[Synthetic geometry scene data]
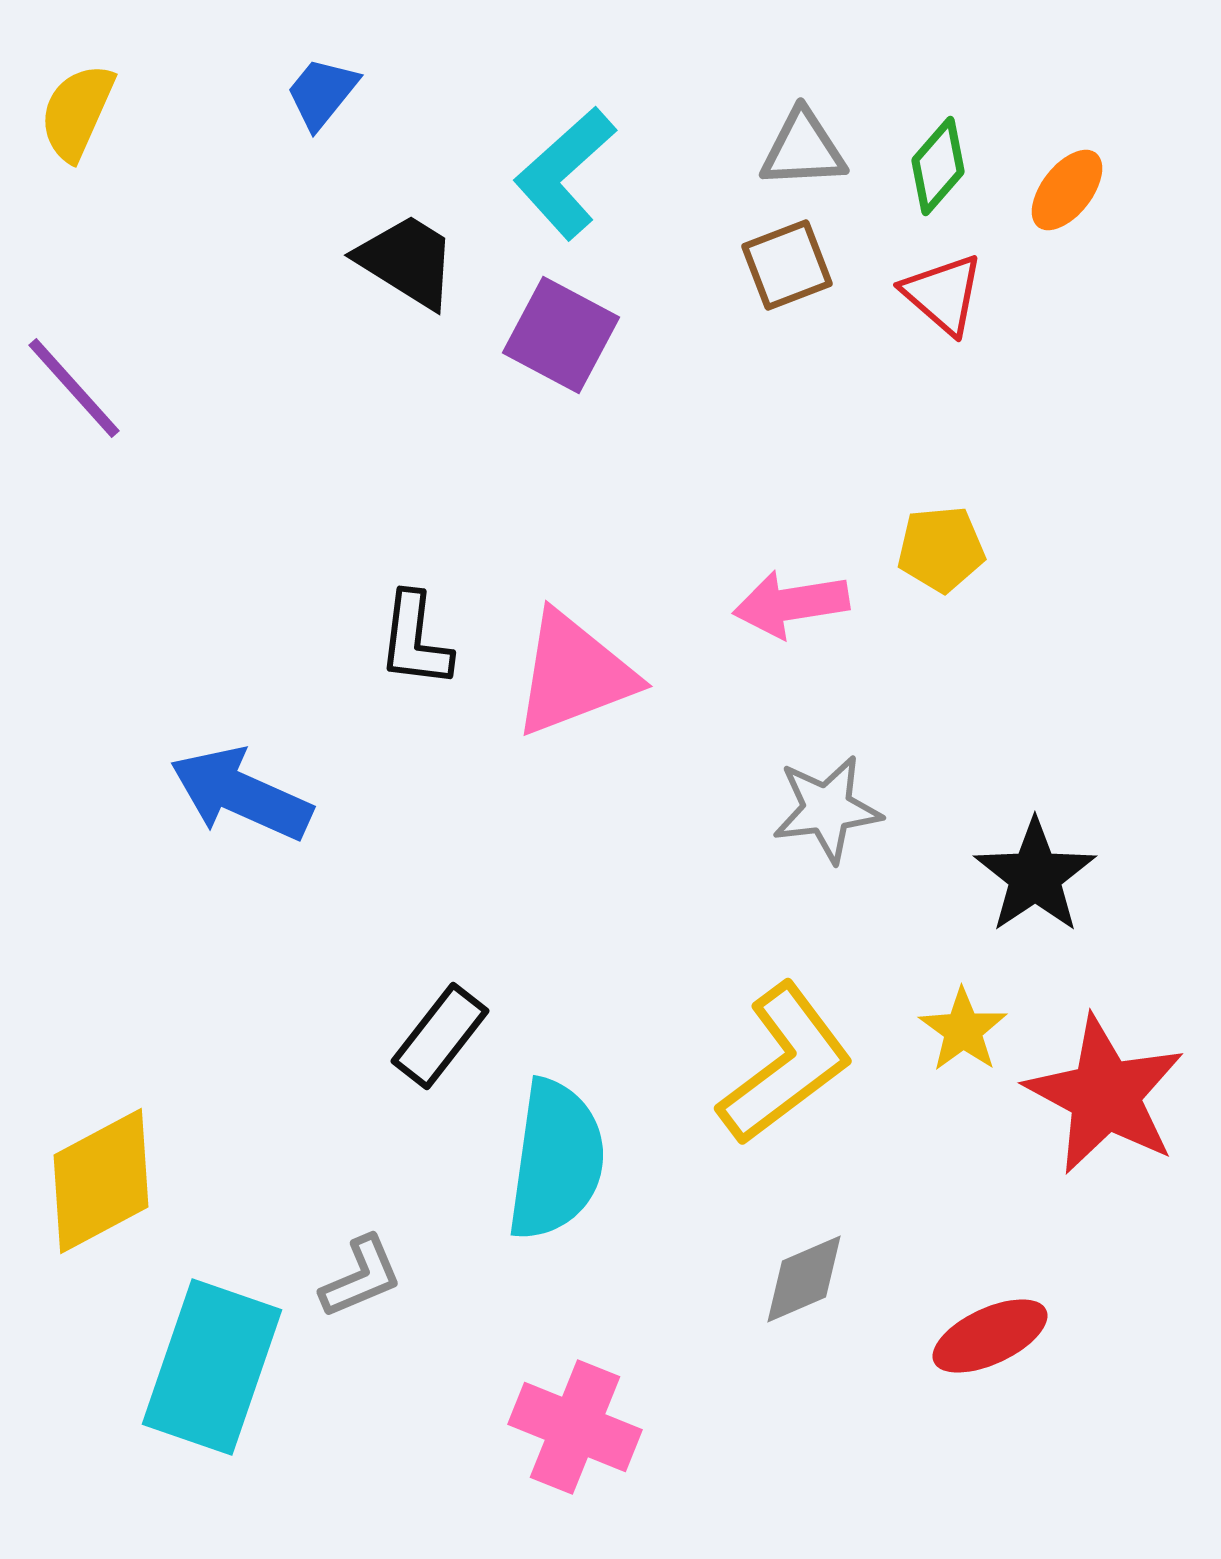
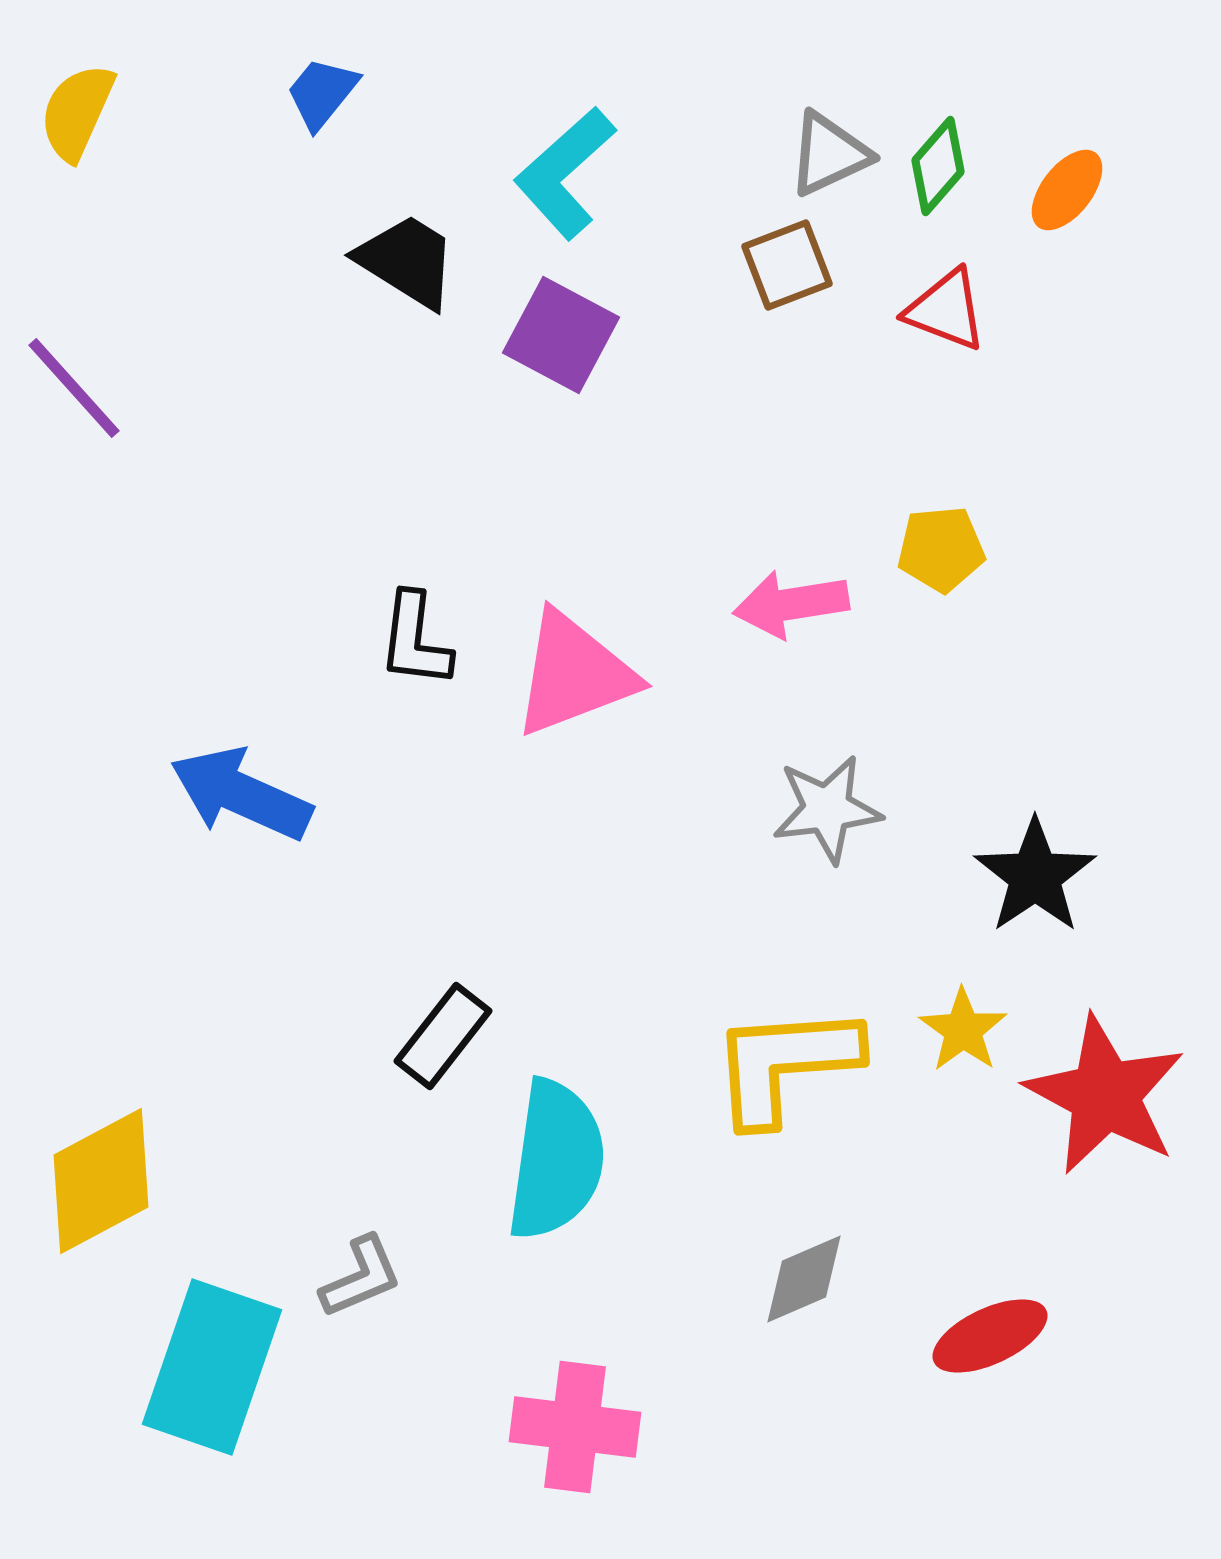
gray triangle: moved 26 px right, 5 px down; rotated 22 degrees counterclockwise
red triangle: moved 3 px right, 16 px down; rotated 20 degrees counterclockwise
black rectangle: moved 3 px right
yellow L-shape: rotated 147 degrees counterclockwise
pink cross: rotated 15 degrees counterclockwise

==

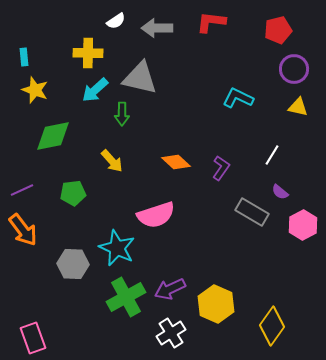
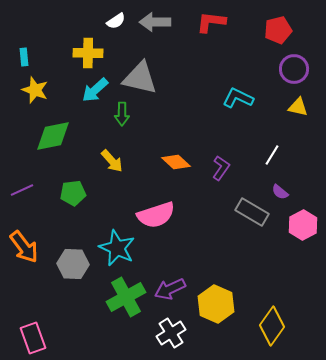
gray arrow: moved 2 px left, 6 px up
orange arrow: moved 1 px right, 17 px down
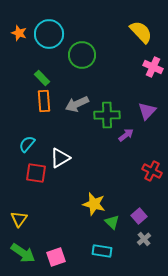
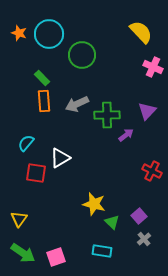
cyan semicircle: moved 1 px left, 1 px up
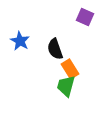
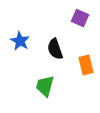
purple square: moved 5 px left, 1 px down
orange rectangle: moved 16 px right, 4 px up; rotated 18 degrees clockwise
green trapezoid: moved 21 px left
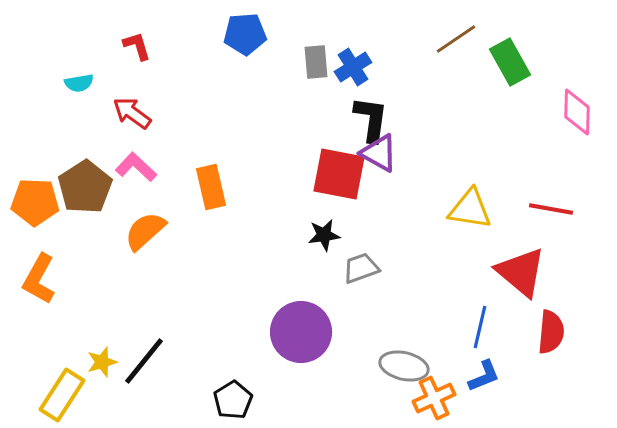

--- What the exercise asks ---
Of the lines above, output exactly those from the line bearing "gray triangle: moved" through the line bearing "pink cross: rotated", inclusive.

--- Answer section ---
gray triangle: moved 26 px right, 5 px down; rotated 22 degrees counterclockwise
red triangle: moved 3 px right, 16 px down; rotated 20 degrees counterclockwise
black rectangle: moved 3 px right
yellow L-shape: rotated 147 degrees counterclockwise
pink cross: rotated 15 degrees counterclockwise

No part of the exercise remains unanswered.